Exercise aim: Convert the records into a numbered list, starting at their first line and stopping after the line that contains "Laps (703, 19)". Leave out any blank lines.

The records:
--

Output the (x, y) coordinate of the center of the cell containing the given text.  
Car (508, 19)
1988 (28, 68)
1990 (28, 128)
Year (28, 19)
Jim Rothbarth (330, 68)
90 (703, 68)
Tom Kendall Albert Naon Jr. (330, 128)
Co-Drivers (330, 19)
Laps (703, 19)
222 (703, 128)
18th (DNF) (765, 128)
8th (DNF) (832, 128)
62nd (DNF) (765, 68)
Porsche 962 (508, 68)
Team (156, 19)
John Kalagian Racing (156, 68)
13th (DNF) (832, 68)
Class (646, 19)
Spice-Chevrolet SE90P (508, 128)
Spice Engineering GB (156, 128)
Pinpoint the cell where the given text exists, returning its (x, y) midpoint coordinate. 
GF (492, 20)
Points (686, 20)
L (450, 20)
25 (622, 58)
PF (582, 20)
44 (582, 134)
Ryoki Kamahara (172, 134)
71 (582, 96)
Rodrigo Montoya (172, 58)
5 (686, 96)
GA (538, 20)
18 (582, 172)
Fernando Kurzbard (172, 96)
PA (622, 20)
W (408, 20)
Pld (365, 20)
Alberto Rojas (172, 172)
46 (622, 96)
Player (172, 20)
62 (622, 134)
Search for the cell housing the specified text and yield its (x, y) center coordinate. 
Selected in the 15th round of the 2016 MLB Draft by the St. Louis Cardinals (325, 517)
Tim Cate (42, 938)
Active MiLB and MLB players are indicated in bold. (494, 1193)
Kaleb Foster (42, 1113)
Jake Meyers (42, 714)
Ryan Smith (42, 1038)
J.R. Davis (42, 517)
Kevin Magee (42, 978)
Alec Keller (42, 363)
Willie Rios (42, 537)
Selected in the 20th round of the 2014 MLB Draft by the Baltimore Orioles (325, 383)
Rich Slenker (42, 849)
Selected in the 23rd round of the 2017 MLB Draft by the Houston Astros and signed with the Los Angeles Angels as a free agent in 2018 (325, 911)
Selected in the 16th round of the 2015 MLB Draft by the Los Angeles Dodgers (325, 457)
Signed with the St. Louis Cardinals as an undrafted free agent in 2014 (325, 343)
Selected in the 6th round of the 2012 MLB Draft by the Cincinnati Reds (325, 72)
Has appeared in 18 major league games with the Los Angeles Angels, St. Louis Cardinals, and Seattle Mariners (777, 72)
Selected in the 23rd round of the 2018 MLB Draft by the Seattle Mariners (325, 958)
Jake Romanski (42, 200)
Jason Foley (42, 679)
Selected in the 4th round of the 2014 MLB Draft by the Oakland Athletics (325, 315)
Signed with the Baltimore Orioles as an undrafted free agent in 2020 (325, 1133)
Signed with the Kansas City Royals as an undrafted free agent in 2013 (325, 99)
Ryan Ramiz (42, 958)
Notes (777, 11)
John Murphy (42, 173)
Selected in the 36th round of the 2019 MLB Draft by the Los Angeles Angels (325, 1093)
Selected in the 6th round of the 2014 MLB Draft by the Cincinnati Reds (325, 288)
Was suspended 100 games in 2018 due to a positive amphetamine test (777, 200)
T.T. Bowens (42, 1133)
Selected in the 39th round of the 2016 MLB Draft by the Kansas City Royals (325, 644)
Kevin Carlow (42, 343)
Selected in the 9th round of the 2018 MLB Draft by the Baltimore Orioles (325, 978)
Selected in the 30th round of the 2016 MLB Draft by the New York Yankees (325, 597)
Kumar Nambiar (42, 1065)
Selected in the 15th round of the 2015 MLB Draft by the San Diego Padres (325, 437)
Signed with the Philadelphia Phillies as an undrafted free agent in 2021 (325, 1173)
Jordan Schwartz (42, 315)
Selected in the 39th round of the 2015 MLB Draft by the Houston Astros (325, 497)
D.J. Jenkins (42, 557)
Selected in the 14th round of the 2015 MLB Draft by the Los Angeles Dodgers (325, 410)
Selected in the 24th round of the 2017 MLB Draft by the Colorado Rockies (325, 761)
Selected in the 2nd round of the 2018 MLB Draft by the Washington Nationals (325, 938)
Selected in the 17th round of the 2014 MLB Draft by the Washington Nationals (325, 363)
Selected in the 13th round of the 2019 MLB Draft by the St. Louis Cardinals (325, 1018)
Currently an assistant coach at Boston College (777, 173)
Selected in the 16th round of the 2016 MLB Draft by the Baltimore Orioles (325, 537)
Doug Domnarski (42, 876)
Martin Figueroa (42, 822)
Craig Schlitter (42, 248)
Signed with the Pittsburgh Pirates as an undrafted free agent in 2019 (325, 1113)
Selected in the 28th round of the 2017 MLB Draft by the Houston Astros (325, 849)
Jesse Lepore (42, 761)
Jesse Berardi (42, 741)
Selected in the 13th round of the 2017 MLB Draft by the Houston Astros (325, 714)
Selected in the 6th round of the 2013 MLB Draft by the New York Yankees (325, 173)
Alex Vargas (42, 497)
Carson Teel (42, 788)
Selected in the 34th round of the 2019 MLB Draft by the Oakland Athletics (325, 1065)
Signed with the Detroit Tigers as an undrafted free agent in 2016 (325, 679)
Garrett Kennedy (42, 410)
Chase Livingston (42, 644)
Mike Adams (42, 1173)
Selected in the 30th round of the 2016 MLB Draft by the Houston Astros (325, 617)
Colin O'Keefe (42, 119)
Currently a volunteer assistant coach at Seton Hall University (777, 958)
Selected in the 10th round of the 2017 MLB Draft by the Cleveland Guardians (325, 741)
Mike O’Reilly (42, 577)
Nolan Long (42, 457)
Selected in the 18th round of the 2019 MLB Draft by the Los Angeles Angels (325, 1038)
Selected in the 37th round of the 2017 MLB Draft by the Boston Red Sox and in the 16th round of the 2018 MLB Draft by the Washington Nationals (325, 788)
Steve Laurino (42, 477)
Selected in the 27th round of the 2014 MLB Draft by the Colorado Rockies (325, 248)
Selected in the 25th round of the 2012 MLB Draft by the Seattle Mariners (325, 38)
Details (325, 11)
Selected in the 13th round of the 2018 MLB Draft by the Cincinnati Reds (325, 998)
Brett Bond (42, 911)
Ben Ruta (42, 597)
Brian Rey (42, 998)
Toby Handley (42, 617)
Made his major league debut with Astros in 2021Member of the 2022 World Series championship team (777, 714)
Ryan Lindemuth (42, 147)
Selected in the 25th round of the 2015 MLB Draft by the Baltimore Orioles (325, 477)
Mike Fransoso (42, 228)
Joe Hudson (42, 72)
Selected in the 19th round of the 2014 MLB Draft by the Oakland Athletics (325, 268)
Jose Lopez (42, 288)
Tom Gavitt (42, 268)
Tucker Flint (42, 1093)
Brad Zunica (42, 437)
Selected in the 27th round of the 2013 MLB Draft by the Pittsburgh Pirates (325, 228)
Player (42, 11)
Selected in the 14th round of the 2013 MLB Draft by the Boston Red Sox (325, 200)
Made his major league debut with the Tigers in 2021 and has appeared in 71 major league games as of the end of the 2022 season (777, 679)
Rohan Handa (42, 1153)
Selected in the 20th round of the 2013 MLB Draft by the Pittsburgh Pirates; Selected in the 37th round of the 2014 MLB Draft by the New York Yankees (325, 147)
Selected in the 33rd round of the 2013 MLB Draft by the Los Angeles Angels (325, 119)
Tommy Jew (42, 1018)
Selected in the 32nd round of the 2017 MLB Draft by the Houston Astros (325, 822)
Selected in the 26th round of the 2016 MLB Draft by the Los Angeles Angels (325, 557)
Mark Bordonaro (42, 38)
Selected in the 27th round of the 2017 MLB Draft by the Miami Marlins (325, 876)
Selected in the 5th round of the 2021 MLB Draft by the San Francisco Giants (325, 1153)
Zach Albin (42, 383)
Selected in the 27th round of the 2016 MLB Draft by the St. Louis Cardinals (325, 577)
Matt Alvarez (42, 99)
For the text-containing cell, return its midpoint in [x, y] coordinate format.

--

Correct output:
1. Output the (x, y) coordinate of the center of the cell containing the given text.  
2. Car (508, 19)
3. 1988 (28, 68)
4. 1990 (28, 128)
5. Year (28, 19)
6. Jim Rothbarth (330, 68)
7. 90 (703, 68)
8. Tom Kendall Albert Naon Jr. (330, 128)
9. Co-Drivers (330, 19)
10. Laps (703, 19)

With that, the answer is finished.